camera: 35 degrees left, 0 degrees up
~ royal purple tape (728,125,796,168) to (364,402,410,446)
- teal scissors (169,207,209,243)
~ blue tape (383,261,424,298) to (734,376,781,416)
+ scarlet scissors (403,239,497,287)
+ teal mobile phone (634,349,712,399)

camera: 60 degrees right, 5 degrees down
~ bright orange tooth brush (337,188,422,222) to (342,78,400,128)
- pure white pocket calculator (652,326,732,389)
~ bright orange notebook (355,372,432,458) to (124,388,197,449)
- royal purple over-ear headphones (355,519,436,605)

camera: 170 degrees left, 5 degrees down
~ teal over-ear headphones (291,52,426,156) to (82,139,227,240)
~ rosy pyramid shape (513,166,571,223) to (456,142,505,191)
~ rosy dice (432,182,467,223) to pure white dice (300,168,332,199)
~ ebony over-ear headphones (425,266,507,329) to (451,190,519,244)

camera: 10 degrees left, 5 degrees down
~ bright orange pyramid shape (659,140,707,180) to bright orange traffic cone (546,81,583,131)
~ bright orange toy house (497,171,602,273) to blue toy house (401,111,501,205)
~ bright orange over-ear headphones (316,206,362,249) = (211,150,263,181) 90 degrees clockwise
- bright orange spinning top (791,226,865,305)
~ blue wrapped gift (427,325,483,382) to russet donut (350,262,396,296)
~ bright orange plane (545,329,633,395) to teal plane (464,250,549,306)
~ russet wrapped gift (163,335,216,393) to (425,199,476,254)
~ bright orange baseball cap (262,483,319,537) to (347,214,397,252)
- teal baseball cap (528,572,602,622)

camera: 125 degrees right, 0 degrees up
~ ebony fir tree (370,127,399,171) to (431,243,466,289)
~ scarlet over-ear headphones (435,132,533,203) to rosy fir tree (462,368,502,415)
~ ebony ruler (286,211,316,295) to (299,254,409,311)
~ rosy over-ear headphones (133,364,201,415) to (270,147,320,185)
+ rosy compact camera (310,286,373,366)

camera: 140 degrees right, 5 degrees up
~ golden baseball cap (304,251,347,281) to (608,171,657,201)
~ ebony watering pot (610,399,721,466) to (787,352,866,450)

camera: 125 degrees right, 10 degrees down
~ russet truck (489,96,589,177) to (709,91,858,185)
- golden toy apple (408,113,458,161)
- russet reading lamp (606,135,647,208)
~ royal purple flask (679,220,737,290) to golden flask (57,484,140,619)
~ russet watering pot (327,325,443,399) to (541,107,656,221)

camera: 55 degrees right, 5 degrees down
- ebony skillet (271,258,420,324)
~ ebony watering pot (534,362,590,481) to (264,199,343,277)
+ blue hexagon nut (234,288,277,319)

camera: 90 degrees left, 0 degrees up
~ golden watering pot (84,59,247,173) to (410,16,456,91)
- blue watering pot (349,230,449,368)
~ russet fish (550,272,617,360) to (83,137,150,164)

# # #

■ PROBLEM DESCRIPTION:
A single number is required: the count of lines in the data that contain the string "scissors".

■ WRITTEN ANSWER:
2